===== Data shown =====

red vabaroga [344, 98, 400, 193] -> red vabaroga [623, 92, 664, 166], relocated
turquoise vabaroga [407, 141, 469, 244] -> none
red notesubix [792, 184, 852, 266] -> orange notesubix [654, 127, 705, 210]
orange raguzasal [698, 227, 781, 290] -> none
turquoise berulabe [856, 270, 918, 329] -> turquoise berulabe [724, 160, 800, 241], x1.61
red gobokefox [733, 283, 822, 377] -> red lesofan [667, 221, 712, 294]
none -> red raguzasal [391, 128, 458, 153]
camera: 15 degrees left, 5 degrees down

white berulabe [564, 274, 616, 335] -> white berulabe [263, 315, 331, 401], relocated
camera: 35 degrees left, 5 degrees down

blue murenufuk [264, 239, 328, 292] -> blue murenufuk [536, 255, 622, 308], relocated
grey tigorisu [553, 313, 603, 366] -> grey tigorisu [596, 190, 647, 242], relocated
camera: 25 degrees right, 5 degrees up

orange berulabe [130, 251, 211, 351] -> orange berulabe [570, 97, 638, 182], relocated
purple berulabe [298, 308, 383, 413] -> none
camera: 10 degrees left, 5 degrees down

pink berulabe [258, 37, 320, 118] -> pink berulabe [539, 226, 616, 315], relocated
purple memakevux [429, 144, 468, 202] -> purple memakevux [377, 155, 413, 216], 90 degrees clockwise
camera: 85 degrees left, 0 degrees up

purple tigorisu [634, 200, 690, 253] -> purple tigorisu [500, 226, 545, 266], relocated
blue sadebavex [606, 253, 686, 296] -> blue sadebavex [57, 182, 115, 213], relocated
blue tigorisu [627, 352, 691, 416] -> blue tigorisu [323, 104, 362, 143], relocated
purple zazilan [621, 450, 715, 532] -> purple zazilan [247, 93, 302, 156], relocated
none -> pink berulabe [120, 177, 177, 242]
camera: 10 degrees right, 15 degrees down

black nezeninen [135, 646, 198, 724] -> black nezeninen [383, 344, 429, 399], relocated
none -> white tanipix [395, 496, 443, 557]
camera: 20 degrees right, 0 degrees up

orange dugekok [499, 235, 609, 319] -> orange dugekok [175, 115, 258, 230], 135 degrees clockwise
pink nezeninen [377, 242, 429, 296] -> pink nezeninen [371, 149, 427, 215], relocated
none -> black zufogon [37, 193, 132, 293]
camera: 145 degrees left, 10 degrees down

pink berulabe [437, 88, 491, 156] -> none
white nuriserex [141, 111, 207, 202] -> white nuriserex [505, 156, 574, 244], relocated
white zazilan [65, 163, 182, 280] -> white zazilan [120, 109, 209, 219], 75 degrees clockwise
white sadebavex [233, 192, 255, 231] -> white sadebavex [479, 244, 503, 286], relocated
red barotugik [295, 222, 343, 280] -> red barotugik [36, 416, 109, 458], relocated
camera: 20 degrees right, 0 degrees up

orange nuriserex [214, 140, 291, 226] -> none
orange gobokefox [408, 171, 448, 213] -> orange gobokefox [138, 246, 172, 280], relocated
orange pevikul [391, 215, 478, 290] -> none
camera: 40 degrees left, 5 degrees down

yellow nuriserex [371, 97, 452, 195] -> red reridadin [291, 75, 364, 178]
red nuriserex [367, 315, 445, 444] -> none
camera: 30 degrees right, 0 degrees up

=====

__Task goal__. Print each line above exactly as it stands.

__Result below__.
red vabaroga [344, 98, 400, 193] -> red vabaroga [623, 92, 664, 166], relocated
turquoise vabaroga [407, 141, 469, 244] -> none
red notesubix [792, 184, 852, 266] -> orange notesubix [654, 127, 705, 210]
orange raguzasal [698, 227, 781, 290] -> none
turquoise berulabe [856, 270, 918, 329] -> turquoise berulabe [724, 160, 800, 241], x1.61
red gobokefox [733, 283, 822, 377] -> red lesofan [667, 221, 712, 294]
none -> red raguzasal [391, 128, 458, 153]
camera: 15 degrees left, 5 degrees down

white berulabe [564, 274, 616, 335] -> white berulabe [263, 315, 331, 401], relocated
camera: 35 degrees left, 5 degrees down

blue murenufuk [264, 239, 328, 292] -> blue murenufuk [536, 255, 622, 308], relocated
grey tigorisu [553, 313, 603, 366] -> grey tigorisu [596, 190, 647, 242], relocated
camera: 25 degrees right, 5 degrees up

orange berulabe [130, 251, 211, 351] -> orange berulabe [570, 97, 638, 182], relocated
purple berulabe [298, 308, 383, 413] -> none
camera: 10 degrees left, 5 degrees down

pink berulabe [258, 37, 320, 118] -> pink berulabe [539, 226, 616, 315], relocated
purple memakevux [429, 144, 468, 202] -> purple memakevux [377, 155, 413, 216], 90 degrees clockwise
camera: 85 degrees left, 0 degrees up

purple tigorisu [634, 200, 690, 253] -> purple tigorisu [500, 226, 545, 266], relocated
blue sadebavex [606, 253, 686, 296] -> blue sadebavex [57, 182, 115, 213], relocated
blue tigorisu [627, 352, 691, 416] -> blue tigorisu [323, 104, 362, 143], relocated
purple zazilan [621, 450, 715, 532] -> purple zazilan [247, 93, 302, 156], relocated
none -> pink berulabe [120, 177, 177, 242]
camera: 10 degrees right, 15 degrees down

black nezeninen [135, 646, 198, 724] -> black nezeninen [383, 344, 429, 399], relocated
none -> white tanipix [395, 496, 443, 557]
camera: 20 degrees right, 0 degrees up

orange dugekok [499, 235, 609, 319] -> orange dugekok [175, 115, 258, 230], 135 degrees clockwise
pink nezeninen [377, 242, 429, 296] -> pink nezeninen [371, 149, 427, 215], relocated
none -> black zufogon [37, 193, 132, 293]
camera: 145 degrees left, 10 degrees down

pink berulabe [437, 88, 491, 156] -> none
white nuriserex [141, 111, 207, 202] -> white nuriserex [505, 156, 574, 244], relocated
white zazilan [65, 163, 182, 280] -> white zazilan [120, 109, 209, 219], 75 degrees clockwise
white sadebavex [233, 192, 255, 231] -> white sadebavex [479, 244, 503, 286], relocated
red barotugik [295, 222, 343, 280] -> red barotugik [36, 416, 109, 458], relocated
camera: 20 degrees right, 0 degrees up

orange nuriserex [214, 140, 291, 226] -> none
orange gobokefox [408, 171, 448, 213] -> orange gobokefox [138, 246, 172, 280], relocated
orange pevikul [391, 215, 478, 290] -> none
camera: 40 degrees left, 5 degrees down

yellow nuriserex [371, 97, 452, 195] -> red reridadin [291, 75, 364, 178]
red nuriserex [367, 315, 445, 444] -> none
camera: 30 degrees right, 0 degrees up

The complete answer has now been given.